- _Entries shown_
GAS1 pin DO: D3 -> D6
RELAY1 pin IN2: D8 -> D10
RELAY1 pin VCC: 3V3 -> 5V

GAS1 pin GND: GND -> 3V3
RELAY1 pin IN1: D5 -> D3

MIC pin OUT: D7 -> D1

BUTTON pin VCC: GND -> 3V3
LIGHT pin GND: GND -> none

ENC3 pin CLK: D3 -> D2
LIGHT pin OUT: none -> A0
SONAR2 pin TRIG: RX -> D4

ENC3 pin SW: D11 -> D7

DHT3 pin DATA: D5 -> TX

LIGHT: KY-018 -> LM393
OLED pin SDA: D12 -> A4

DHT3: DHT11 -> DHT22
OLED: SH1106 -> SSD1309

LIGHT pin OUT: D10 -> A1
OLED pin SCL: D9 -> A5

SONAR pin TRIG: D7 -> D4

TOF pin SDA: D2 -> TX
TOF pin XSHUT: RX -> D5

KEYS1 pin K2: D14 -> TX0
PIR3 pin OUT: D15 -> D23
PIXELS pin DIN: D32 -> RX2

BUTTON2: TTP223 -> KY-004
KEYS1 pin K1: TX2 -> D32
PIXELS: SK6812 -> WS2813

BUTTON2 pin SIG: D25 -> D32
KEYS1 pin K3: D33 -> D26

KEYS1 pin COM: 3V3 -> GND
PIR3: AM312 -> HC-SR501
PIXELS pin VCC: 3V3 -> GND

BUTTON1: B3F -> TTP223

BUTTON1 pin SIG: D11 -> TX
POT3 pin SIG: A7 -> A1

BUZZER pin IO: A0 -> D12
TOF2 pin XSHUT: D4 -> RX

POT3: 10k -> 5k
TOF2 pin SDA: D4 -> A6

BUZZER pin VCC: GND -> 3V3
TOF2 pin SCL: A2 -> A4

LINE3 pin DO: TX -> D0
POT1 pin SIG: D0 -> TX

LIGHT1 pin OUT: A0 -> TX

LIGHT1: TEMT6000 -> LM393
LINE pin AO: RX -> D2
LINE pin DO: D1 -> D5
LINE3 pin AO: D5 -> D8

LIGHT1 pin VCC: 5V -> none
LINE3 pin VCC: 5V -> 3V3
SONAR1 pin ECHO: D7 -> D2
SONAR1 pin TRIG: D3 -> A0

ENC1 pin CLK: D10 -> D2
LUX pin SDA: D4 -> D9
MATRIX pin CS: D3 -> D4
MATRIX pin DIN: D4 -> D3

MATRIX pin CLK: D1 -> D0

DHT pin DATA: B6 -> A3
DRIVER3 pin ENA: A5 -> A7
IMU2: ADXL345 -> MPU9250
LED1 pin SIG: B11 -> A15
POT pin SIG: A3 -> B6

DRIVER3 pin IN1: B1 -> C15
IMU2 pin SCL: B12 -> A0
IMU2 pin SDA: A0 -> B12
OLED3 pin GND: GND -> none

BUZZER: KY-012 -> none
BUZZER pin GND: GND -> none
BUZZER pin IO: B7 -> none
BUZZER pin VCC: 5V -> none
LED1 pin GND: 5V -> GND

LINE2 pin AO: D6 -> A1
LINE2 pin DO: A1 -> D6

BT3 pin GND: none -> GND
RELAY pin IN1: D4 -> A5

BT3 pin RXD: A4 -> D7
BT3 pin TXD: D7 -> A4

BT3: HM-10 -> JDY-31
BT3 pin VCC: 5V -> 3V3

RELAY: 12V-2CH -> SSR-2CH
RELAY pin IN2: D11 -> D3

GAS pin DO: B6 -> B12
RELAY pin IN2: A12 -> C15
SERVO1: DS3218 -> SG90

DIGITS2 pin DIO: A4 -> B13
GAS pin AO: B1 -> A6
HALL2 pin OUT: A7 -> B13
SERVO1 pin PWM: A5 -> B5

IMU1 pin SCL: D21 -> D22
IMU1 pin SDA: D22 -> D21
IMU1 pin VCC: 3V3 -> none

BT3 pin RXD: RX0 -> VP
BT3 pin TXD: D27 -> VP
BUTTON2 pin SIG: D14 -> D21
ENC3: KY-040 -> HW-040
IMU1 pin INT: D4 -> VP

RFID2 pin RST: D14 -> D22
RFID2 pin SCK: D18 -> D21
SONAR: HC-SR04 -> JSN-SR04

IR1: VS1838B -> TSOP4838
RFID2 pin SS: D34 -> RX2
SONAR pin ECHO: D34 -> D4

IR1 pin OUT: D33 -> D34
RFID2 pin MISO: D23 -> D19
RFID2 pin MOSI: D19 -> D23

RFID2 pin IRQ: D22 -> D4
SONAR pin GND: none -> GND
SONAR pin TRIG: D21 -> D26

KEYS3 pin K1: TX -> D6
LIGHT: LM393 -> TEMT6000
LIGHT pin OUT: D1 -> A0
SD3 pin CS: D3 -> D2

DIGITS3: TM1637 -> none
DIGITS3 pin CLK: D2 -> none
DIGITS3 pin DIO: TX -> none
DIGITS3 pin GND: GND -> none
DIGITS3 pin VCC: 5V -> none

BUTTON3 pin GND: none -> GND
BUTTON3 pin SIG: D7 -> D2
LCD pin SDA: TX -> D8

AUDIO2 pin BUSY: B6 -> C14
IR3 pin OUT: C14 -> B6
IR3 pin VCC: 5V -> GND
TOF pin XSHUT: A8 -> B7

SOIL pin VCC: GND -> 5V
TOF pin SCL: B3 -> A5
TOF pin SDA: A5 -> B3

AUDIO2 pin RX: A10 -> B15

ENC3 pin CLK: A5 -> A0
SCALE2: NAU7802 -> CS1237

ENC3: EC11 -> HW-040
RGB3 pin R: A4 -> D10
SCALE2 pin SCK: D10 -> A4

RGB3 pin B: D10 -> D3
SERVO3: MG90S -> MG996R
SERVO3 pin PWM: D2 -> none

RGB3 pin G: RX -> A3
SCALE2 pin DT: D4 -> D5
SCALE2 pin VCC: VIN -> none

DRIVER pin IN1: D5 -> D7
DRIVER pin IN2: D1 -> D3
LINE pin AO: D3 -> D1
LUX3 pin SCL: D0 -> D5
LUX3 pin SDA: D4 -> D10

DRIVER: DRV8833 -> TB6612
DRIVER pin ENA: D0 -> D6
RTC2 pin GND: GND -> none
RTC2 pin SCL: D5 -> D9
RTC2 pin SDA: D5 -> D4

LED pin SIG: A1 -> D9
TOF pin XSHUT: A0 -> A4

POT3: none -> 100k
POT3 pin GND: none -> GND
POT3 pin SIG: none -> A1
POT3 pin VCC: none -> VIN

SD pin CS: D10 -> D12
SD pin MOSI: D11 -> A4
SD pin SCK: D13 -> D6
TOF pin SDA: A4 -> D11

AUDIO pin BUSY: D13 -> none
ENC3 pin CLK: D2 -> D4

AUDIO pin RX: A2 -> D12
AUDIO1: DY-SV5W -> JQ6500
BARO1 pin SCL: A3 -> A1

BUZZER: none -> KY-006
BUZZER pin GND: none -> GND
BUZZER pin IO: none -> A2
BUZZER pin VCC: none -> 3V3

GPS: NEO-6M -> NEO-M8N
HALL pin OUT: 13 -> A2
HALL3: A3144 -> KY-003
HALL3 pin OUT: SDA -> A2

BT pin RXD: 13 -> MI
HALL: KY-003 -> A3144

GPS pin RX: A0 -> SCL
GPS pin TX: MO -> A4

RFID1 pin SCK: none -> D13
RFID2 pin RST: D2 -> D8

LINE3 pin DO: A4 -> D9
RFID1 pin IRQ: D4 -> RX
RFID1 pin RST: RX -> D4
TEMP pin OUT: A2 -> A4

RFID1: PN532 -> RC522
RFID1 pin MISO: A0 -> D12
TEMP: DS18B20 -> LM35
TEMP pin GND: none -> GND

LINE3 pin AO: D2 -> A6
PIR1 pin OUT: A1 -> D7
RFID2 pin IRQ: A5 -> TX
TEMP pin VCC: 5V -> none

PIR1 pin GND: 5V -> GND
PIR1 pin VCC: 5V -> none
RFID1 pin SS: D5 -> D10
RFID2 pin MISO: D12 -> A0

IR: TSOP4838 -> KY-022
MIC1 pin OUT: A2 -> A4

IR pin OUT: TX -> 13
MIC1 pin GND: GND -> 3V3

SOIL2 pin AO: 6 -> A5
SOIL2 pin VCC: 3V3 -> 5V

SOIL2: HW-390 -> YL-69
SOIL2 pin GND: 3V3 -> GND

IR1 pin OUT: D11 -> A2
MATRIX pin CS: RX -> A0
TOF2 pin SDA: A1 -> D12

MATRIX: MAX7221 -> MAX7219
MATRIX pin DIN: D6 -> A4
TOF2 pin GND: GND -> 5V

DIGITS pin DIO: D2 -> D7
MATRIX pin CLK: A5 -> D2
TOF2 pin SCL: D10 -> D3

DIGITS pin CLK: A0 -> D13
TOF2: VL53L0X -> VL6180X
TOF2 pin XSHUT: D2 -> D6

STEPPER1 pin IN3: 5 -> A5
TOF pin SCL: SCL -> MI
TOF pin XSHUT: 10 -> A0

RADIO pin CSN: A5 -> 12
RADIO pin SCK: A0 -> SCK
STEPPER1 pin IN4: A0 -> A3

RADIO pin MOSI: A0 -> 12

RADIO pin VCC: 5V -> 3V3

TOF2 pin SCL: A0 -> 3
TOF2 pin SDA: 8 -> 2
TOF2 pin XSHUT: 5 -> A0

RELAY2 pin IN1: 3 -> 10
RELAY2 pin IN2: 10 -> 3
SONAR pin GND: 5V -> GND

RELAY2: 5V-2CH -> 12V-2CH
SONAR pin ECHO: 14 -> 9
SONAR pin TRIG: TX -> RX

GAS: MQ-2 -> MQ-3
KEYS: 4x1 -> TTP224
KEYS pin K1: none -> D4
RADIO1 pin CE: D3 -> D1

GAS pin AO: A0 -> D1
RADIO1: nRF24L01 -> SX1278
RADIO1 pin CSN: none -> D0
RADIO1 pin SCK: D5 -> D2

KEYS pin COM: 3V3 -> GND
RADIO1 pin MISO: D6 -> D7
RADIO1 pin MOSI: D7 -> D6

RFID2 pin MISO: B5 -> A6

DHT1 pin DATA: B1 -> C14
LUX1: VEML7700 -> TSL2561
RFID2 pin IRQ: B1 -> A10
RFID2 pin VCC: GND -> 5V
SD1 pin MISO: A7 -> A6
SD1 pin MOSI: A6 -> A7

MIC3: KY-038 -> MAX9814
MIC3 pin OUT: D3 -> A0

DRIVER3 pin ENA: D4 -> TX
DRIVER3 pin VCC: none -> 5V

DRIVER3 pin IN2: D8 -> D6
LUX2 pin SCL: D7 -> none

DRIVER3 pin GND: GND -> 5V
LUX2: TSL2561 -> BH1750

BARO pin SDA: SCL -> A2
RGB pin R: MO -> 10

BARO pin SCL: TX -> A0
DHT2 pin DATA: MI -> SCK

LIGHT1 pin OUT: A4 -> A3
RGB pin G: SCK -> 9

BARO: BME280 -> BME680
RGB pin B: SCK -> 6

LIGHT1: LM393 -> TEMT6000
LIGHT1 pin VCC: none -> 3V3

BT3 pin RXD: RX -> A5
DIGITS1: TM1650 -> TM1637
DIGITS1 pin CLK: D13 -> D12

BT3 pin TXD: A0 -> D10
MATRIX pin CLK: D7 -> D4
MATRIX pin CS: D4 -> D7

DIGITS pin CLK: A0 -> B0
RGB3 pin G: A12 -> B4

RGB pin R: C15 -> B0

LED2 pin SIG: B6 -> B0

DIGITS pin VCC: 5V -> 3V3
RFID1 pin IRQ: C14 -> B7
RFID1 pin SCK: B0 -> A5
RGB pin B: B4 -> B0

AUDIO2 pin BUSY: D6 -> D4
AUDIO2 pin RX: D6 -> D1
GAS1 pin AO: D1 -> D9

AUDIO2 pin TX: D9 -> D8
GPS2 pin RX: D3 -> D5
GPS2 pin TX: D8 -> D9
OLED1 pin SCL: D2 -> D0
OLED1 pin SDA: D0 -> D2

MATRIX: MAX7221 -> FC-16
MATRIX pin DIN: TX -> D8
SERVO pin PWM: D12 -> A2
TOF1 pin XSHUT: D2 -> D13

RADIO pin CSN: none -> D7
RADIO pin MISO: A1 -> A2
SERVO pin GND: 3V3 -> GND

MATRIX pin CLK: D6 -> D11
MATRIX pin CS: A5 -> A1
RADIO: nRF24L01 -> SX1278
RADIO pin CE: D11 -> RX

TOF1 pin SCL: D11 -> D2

- _Task goal_
Word for word, please return the lines from the one containing "SERVO pin GND: 3V3 -> GND" through the end of the listing, both ends included, and nothing else.

- _Result_
SERVO pin GND: 3V3 -> GND

MATRIX pin CLK: D6 -> D11
MATRIX pin CS: A5 -> A1
RADIO: nRF24L01 -> SX1278
RADIO pin CE: D11 -> RX

TOF1 pin SCL: D11 -> D2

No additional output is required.